── MATERIAL FOR THIS EXERCISE
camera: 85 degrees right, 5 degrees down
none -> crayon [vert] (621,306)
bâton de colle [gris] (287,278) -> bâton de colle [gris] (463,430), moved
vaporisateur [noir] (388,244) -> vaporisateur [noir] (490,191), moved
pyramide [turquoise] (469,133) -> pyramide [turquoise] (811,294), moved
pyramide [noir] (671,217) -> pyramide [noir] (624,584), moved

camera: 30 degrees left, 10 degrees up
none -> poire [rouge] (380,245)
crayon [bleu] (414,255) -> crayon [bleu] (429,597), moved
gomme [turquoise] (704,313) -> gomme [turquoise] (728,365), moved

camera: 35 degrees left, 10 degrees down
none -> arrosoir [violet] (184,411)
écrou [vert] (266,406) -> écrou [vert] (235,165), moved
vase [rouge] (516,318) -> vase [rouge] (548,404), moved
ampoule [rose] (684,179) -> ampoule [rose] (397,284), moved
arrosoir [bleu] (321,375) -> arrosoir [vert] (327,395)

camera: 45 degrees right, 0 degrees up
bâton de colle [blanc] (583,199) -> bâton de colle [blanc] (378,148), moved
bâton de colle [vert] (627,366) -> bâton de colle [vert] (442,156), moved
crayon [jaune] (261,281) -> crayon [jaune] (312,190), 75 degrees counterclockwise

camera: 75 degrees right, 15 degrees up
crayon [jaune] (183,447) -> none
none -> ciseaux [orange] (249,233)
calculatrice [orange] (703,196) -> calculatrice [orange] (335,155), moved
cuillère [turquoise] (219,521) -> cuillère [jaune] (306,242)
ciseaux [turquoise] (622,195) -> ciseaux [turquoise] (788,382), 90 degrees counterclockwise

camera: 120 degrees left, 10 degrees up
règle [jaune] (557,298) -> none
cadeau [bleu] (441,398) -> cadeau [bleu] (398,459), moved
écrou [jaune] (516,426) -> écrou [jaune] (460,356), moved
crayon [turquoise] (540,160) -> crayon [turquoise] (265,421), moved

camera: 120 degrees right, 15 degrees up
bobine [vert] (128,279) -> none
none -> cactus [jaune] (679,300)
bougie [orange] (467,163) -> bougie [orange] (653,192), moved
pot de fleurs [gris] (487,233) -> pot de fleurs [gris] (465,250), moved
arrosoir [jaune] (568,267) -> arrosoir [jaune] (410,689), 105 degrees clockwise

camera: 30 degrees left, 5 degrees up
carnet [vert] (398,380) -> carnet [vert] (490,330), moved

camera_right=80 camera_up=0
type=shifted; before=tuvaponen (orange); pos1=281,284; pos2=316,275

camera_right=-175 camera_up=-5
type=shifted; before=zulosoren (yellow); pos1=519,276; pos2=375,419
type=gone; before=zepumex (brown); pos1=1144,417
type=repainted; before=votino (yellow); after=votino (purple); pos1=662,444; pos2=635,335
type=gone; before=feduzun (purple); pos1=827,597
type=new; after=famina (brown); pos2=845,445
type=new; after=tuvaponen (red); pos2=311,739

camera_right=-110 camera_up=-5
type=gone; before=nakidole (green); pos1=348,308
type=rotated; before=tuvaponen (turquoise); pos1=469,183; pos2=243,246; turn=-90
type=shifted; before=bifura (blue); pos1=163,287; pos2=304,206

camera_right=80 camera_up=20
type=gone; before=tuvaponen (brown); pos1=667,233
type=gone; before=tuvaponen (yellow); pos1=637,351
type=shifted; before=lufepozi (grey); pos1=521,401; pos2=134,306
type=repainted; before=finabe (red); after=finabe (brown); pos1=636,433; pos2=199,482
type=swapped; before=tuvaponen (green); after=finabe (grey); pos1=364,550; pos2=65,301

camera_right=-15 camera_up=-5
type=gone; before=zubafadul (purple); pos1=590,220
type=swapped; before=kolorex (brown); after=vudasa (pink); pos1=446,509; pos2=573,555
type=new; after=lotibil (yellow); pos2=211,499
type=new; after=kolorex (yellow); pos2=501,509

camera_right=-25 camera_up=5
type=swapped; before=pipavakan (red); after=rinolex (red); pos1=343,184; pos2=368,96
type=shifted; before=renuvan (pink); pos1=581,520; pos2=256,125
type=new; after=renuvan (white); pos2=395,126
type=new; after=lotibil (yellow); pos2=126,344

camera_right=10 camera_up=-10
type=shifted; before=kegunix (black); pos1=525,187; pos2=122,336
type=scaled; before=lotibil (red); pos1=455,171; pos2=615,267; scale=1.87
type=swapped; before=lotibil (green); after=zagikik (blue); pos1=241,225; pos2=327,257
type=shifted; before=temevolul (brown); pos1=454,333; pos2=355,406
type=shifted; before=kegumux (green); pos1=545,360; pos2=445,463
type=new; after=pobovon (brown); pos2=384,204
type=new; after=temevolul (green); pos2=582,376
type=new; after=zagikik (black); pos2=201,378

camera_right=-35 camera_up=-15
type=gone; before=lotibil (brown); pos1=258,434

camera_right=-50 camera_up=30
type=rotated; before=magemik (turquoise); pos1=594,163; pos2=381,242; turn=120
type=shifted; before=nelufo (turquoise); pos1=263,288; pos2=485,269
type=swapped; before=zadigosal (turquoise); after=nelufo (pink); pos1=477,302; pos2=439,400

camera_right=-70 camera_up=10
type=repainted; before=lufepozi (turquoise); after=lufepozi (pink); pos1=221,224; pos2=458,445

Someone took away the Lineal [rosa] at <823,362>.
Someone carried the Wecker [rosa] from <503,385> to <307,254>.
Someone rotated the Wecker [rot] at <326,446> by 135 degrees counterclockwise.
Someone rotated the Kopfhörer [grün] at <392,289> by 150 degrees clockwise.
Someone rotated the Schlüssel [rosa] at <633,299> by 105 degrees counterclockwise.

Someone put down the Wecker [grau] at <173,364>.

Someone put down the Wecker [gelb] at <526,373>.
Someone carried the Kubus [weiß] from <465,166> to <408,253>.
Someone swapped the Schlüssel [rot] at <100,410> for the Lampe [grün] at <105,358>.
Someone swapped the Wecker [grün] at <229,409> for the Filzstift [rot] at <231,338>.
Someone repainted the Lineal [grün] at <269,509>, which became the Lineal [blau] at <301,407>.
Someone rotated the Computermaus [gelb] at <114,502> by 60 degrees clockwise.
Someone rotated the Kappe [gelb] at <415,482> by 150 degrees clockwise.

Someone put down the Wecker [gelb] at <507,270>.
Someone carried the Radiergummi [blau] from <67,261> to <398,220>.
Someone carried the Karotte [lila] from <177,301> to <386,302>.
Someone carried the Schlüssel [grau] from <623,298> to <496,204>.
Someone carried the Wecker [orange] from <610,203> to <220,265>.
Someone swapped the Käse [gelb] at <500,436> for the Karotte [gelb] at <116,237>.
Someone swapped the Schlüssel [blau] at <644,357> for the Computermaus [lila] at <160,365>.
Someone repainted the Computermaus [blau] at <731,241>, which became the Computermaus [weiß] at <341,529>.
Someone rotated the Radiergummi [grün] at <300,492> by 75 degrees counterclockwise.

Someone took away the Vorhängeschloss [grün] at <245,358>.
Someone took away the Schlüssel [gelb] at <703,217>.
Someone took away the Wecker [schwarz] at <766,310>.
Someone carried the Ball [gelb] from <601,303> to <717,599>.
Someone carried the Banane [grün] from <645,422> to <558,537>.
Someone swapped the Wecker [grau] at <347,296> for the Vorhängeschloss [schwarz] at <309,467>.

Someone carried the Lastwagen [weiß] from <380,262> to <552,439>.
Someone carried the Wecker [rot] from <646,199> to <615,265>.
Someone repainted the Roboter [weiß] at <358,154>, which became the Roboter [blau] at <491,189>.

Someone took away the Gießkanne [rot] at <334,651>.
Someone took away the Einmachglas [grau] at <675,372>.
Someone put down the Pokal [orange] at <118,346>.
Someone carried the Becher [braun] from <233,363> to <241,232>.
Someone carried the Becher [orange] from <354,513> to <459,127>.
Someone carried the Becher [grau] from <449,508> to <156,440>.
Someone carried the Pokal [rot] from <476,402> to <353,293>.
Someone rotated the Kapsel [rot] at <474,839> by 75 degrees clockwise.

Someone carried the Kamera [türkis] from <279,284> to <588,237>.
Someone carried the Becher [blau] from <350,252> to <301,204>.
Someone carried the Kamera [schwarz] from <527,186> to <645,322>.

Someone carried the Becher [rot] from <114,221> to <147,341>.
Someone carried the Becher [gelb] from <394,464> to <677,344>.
────
● **WHAT NEEDS TO BE DONE**:
What are the lines above, starting at the one with "Someone carried the Wecker [rosa]" and ending at the one with "Someone rotated the Kopfhörer"? Give them again exactly, and only them.

● **ANSWER TO THE PROBLEM**:
Someone carried the Wecker [rosa] from <503,385> to <307,254>.
Someone rotated the Wecker [rot] at <326,446> by 135 degrees counterclockwise.
Someone rotated the Kopfhörer [grün] at <392,289> by 150 degrees clockwise.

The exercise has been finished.